Below is a listing; write it out exactly and drop any images from it.

#### ENTRIES SHOWN:
━━━
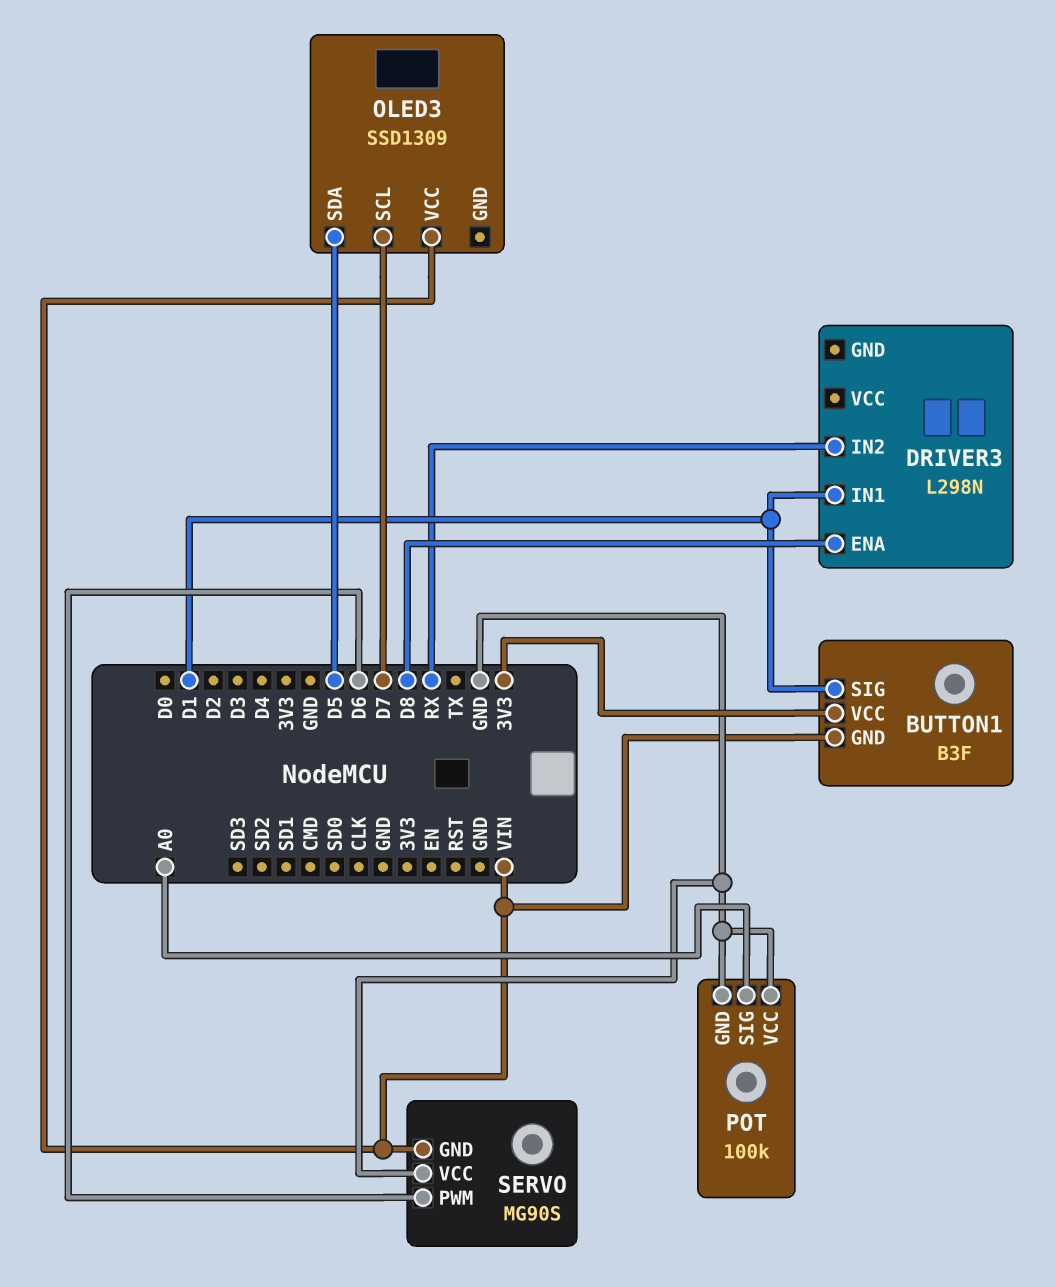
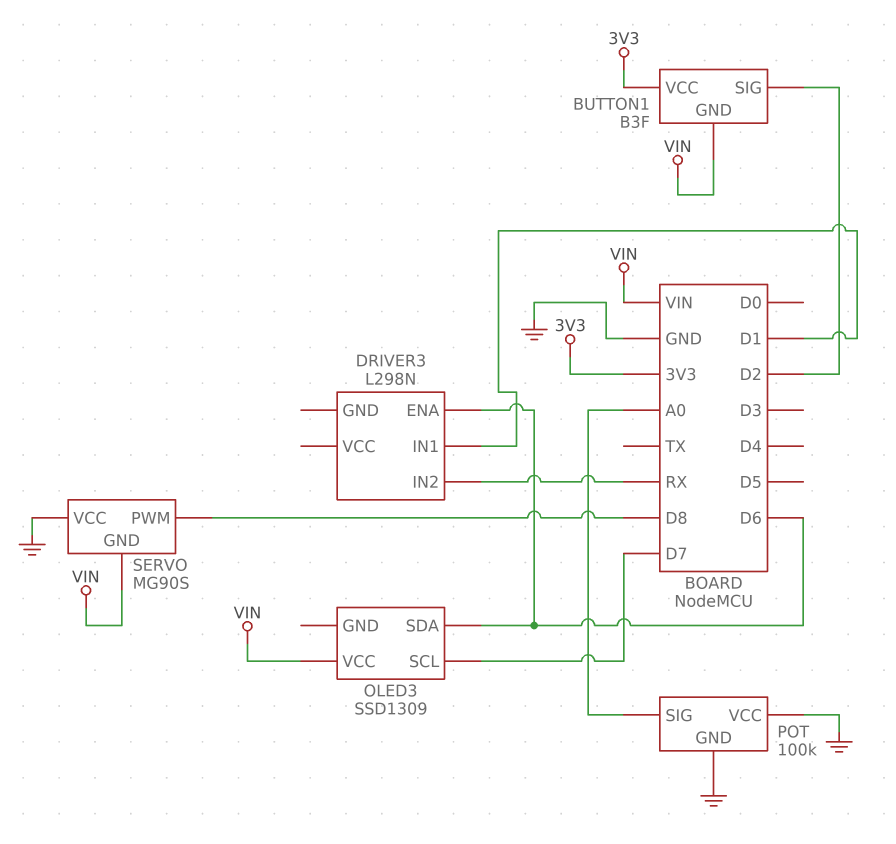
BUTTON1 pin SIG: D1 -> D2
DRIVER3 pin ENA: D8 -> D6
OLED3 pin SDA: D5 -> D6
SERVO pin PWM: D6 -> D8

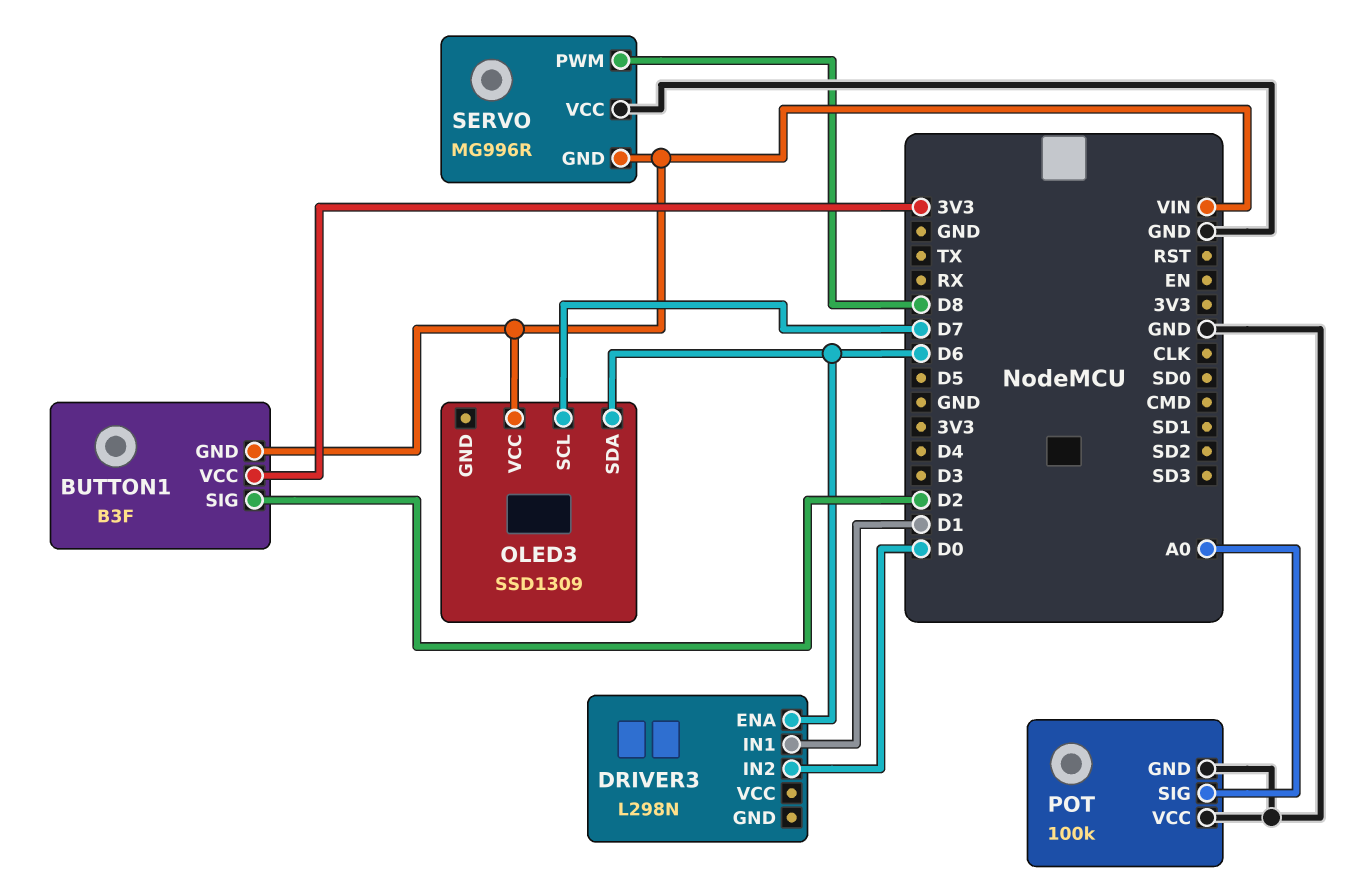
DRIVER3 pin IN2: RX -> D0
SERVO: MG90S -> MG996R

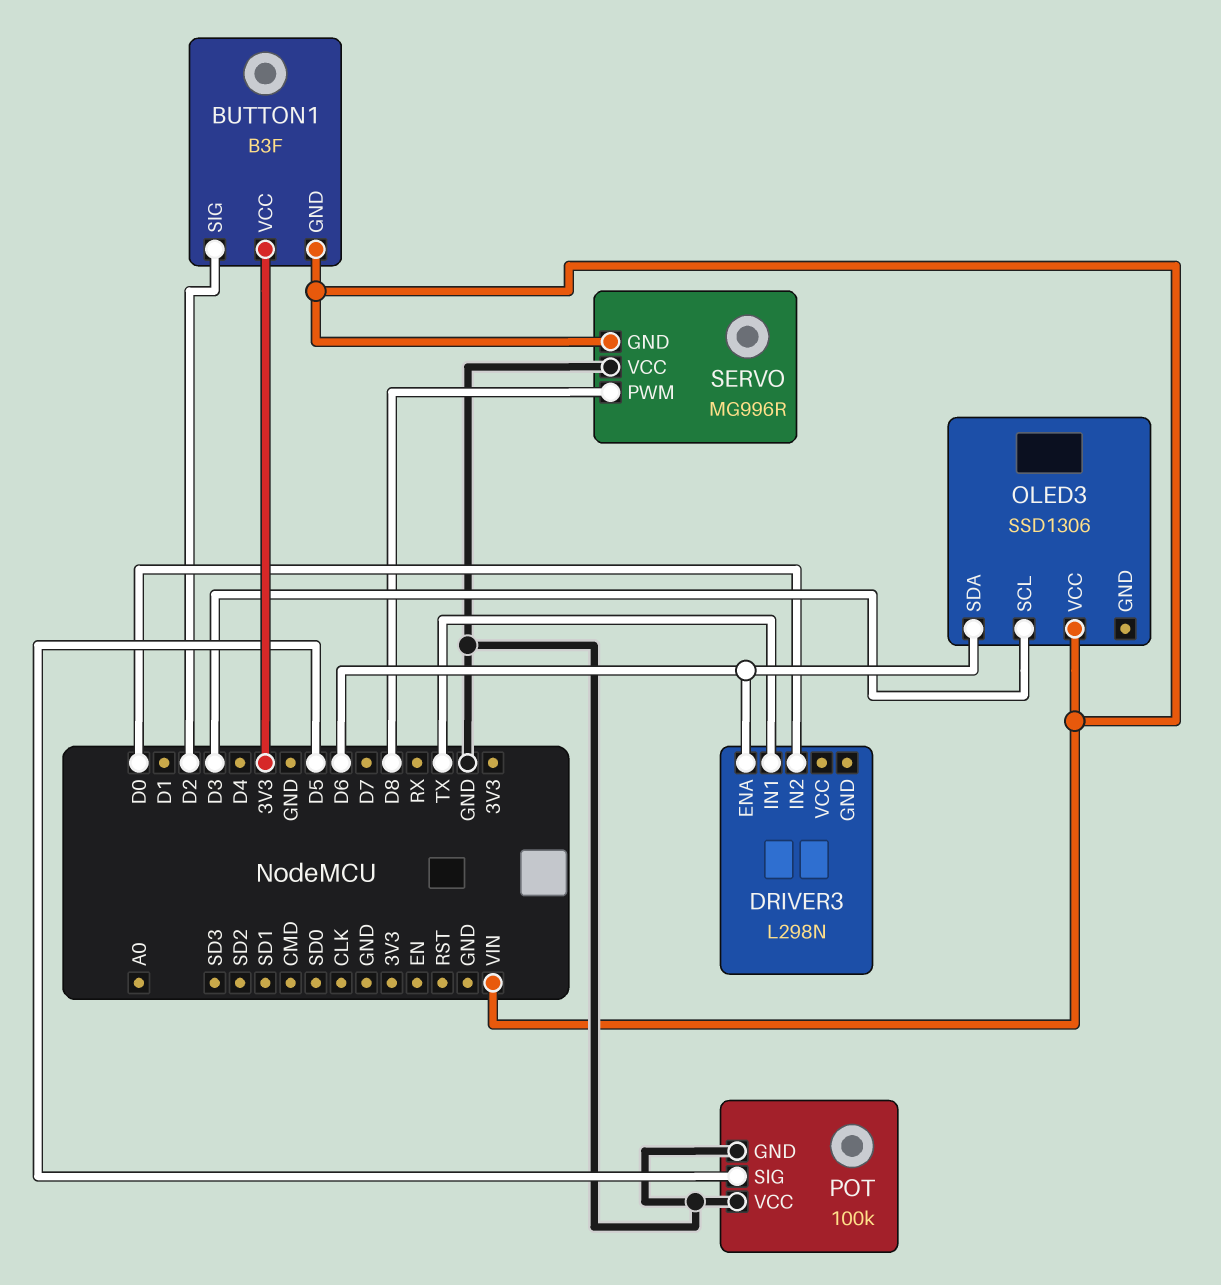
DRIVER3 pin IN1: D1 -> TX
OLED3: SSD1309 -> SSD1306
OLED3 pin SCL: D7 -> D3
POT pin SIG: A0 -> D5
━━━
#### ANSWER TO THE PROBLEM:
BUTTON1 pin SIG: D1 -> D2
DRIVER3 pin ENA: D8 -> D6
OLED3 pin SDA: D5 -> D6
SERVO pin PWM: D6 -> D8

DRIVER3 pin IN2: RX -> D0
SERVO: MG90S -> MG996R

DRIVER3 pin IN1: D1 -> TX
OLED3: SSD1309 -> SSD1306
OLED3 pin SCL: D7 -> D3
POT pin SIG: A0 -> D5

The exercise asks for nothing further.